═══ Material for this task ═══

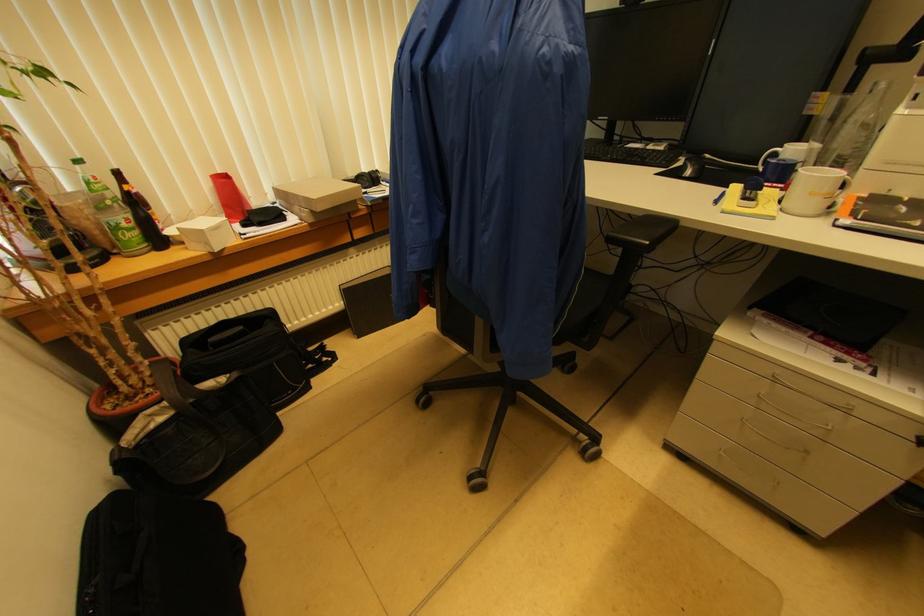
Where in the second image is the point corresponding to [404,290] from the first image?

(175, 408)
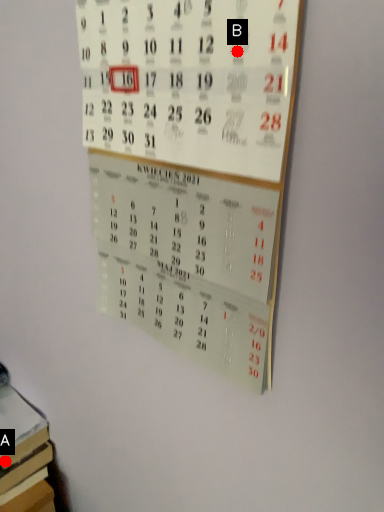
Question: Two points are circled on the image, labeled by A and B beside each circle. Among these points, which one is nearest to the camera?

Choices:
 (A) A is closer
 (B) B is closer

Answer: (B)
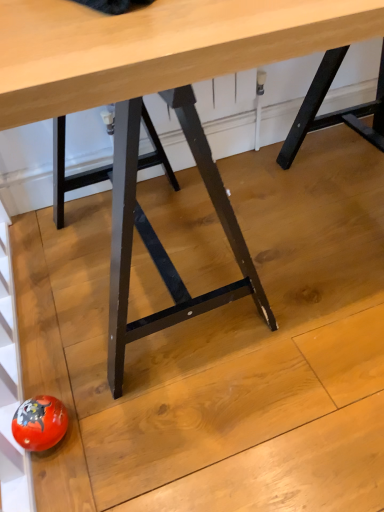
This screenshot has height=512, width=384. I want to click on vacant space to the right of shiny red ball at lower left, so click(122, 418).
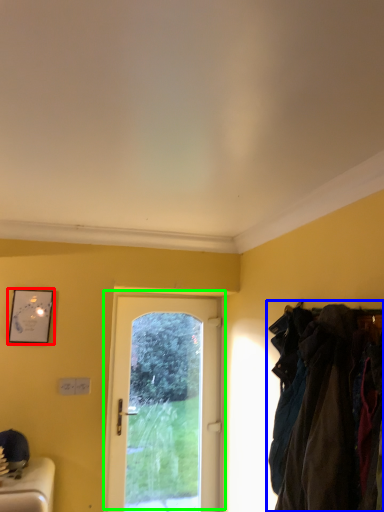
Question: Based on their relative distances, which object is farther from picture frame (highlighted by a red box)? Choose from laundry (highlighted by a blue box) and door (highlighted by a green box).

Choices:
 (A) laundry
 (B) door

Answer: (A)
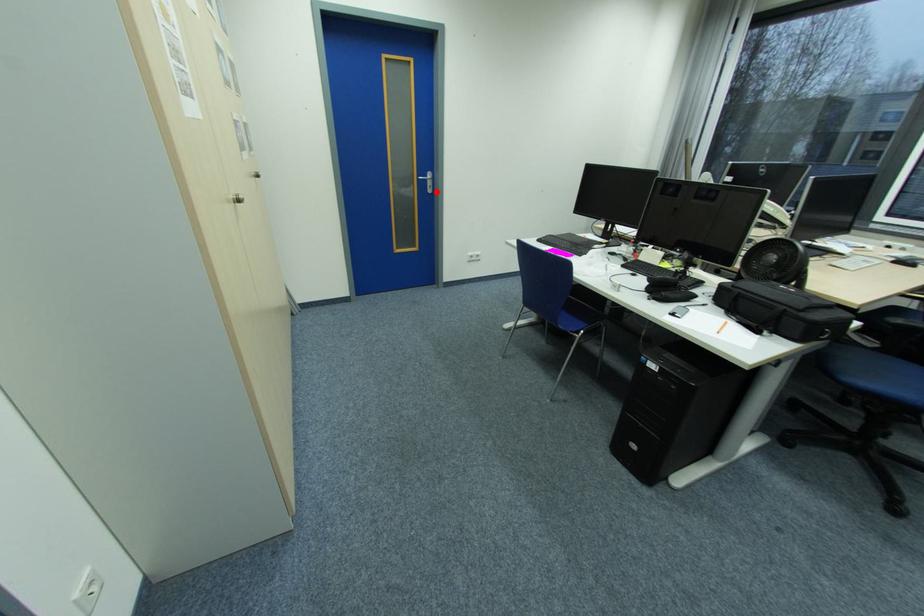
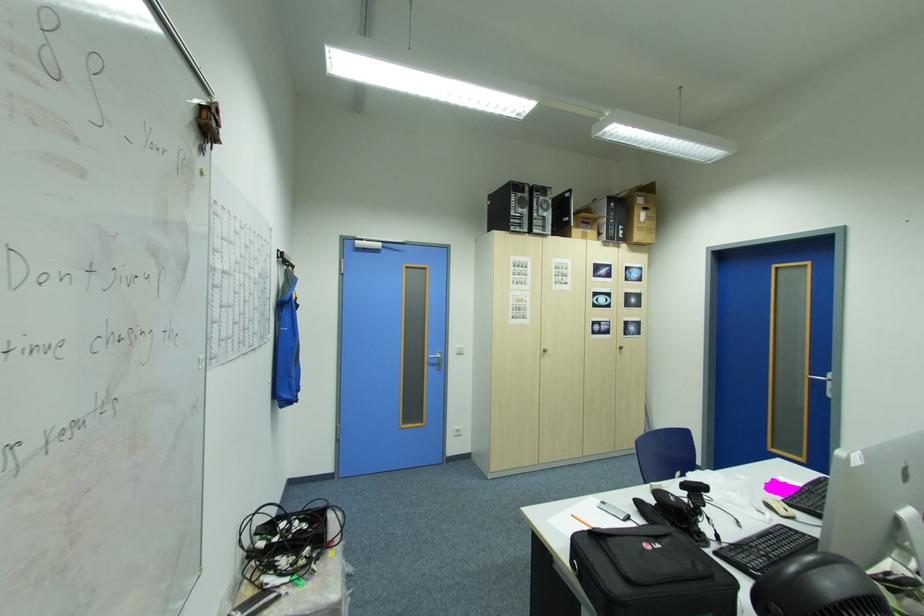
Question: I am providing you with two images of the same scene from different viewpoints. In image1, a red point is highlighted. Considering the same 3D point in image2, which of the following is correct?

Choices:
 (A) It is closer
 (B) It is farther

Answer: (B)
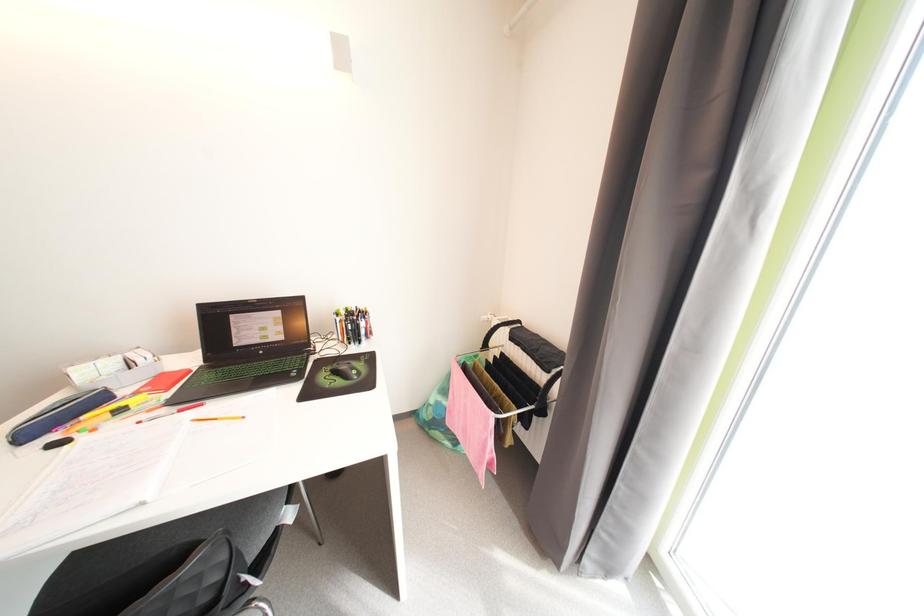
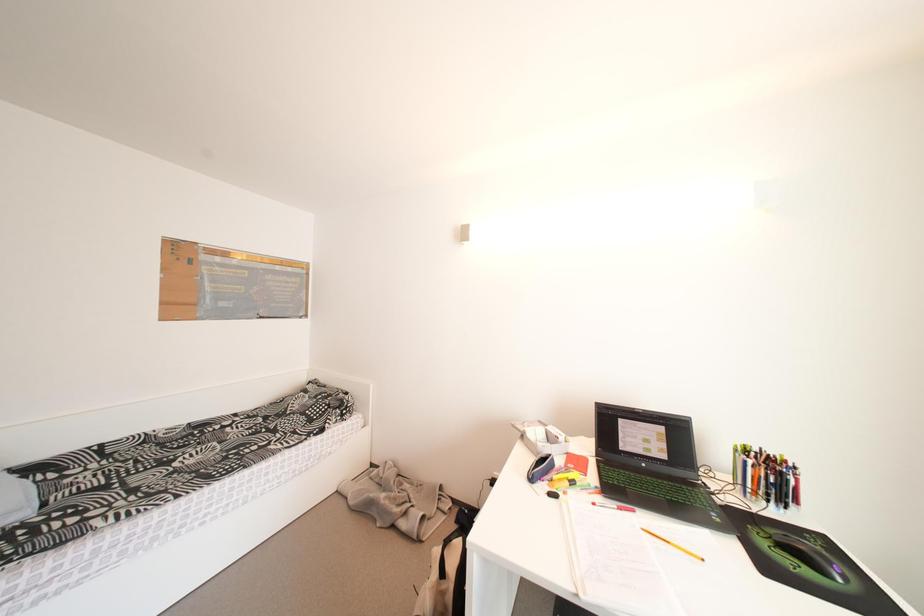
Question: The camera is either moving clockwise (left) or counter-clockwise (right) around the object. The first image is from the beginning of the video and the second image is from the end. Is the camera moving left or right when shooting the video?

Choices:
 (A) Left
 (B) Right

Answer: (B)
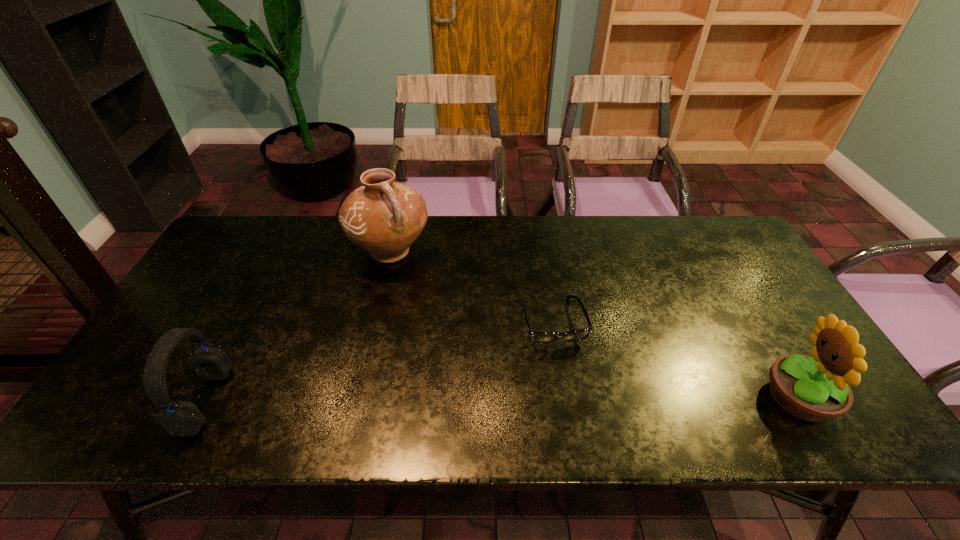
This screenshot has height=540, width=960. In order to click on vacant region located on the face of the sunflower in this screenshot , I will do `click(711, 397)`.

Image resolution: width=960 pixels, height=540 pixels. Identify the location of free location located 0.250m on the side of the third object from right to left with the handle. (437, 334).

Image resolution: width=960 pixels, height=540 pixels. Identify the location of vacant region located 0.380m on the side of the third object from right to left with the handle. (457, 371).

Where is `free location located on the side of the third object from right to left with the handle`? free location located on the side of the third object from right to left with the handle is located at coordinates (418, 300).

Locate an element on the screen. The height and width of the screenshot is (540, 960). vacant space situated 0.130m on the lenses of the spectacles is located at coordinates (573, 394).

Locate an element on the screen. object that is at the far edge is located at coordinates (383, 217).

This screenshot has height=540, width=960. I want to click on headset that is at the near edge, so click(x=179, y=418).

This screenshot has height=540, width=960. I want to click on sunflower present at the near edge, so click(x=816, y=388).

Identify the location of object located at the right edge. The image size is (960, 540). (816, 388).

At what (x,y) coordinates should I click in order to perform the action: click on object located at the near right corner. Please return your answer as a coordinate pair (x, y). The height and width of the screenshot is (540, 960). Looking at the image, I should click on (816, 388).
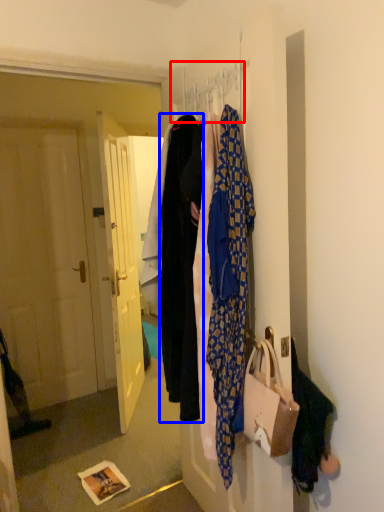
Question: Which object appears farthest to the camera in this image, hanger (highlighted by a red box) or garment (highlighted by a blue box)?

Choices:
 (A) hanger
 (B) garment

Answer: (B)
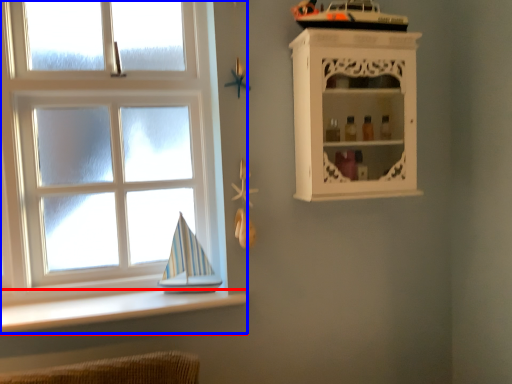
Question: Which object is further to the camera taking this photo, ledge (highlighted by a red box) or window (highlighted by a blue box)?

Choices:
 (A) ledge
 (B) window

Answer: (B)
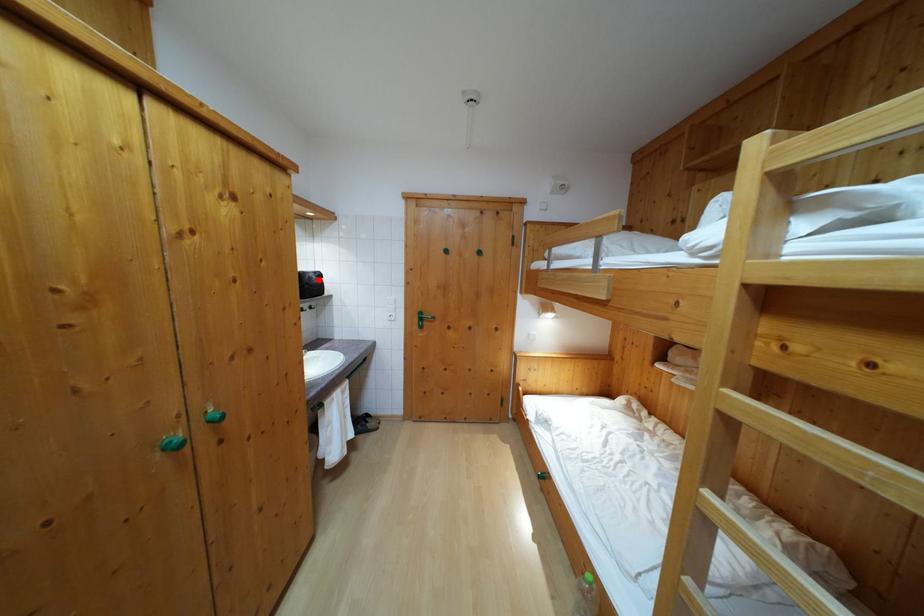
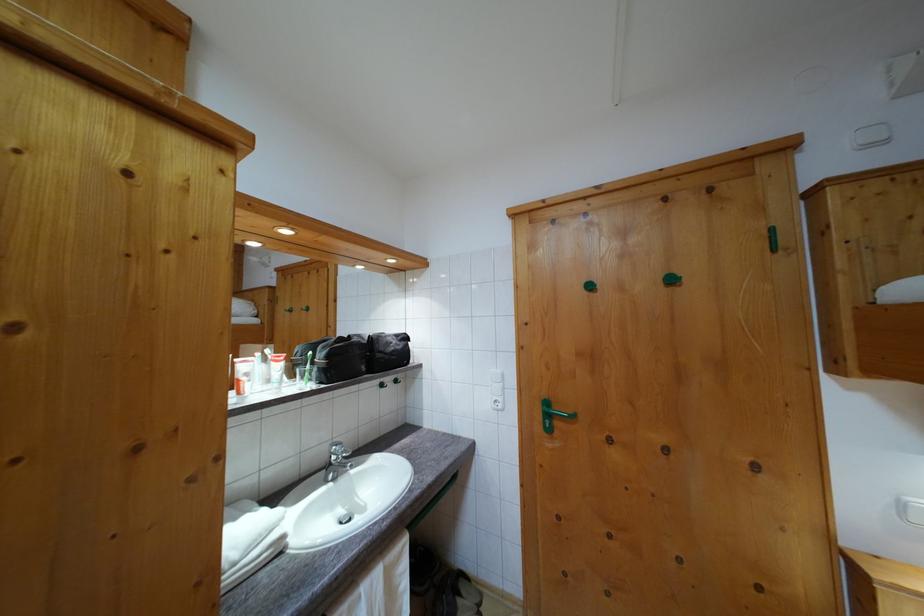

═══

Recast all the rows above as a Markdown table with the columns No. and Line, giving each line its own number. Skip blank lines and leave the pictures out.

| No. | Line |
|---|---|
| 1 | Where in the second image is the point corresponding to [404,290] from the first image? |
| 2 | (175, 408) |
| 3 | Question: Two points are circled on the image, labeled by A and B beside each circle. Among these points, which one is nearest to the camera? |
| 4 | Choices: |
| 5 |  (A) A is closer |
| 6 |  (B) B is closer |
| 7 | Answer: (B) |
| 8 | This screenshot has height=512, width=384. I want to click on vacant space to the right of shiny red ball at lower left, so click(122, 418). |
| 9 | Question: Based on their relative distances, which object is farther from picture frame (highlighted by a red box)? Choose from laundry (highlighted by a blue box) and door (highlighted by a green box). |
| 10 | Choices: |
| 11 |  (A) laundry |
| 12 |  (B) door |
| 13 | Answer: (A) |
| 14 | Question: I am providing you with two images of the same scene from different viewpoints. In image1, a red point is highlighted. Considering the same 3D point in image2, which of the following is correct? |
| 15 | Choices: |
| 16 |  (A) It is closer |
| 17 |  (B) It is farther |
| 18 | Answer: (B) |
| 19 | Question: The camera is either moving clockwise (left) or counter-clockwise (right) around the object. The first image is from the beginning of the video and the second image is from the end. Is the camera moving left or right when shooting the video? |
| 20 | Choices: |
| 21 |  (A) Left |
| 22 |  (B) Right |
| 23 | Answer: (B) |
| 24 | This screenshot has height=540, width=960. In order to click on vacant region located on the face of the sunflower in this screenshot , I will do `click(711, 397)`. |
| 25 | Image resolution: width=960 pixels, height=540 pixels. Identify the location of free location located 0.250m on the side of the third object from right to left with the handle. (437, 334). |
| 26 | Image resolution: width=960 pixels, height=540 pixels. Identify the location of vacant region located 0.380m on the side of the third object from right to left with the handle. (457, 371). |
| 27 | Where is `free location located on the side of the third object from right to left with the handle`? free location located on the side of the third object from right to left with the handle is located at coordinates (418, 300). |
| 28 | Locate an element on the screen. The height and width of the screenshot is (540, 960). vacant space situated 0.130m on the lenses of the spectacles is located at coordinates (573, 394). |
| 29 | Locate an element on the screen. object that is at the far edge is located at coordinates (383, 217). |
| 30 | This screenshot has height=540, width=960. I want to click on headset that is at the near edge, so click(x=179, y=418). |
| 31 | This screenshot has height=540, width=960. I want to click on sunflower present at the near edge, so click(x=816, y=388). |
| 32 | Identify the location of object located at the right edge. The image size is (960, 540). (816, 388). |
| 33 | At what (x,y) coordinates should I click in order to perform the action: click on object located at the near right corner. Please return your answer as a coordinate pair (x, y). The height and width of the screenshot is (540, 960). Looking at the image, I should click on (816, 388). |
| 34 | Question: Which object appears farthest to the camera in this image, hanger (highlighted by a red box) or garment (highlighted by a blue box)? |
| 35 | Choices: |
| 36 |  (A) hanger |
| 37 |  (B) garment |
| 38 | Answer: (B) |
| 39 | Question: Which object is further to the camera taking this photo, ledge (highlighted by a red box) or window (highlighted by a blue box)? |
| 40 | Choices: |
| 41 |  (A) ledge |
| 42 |  (B) window |
| 43 | Answer: (B) |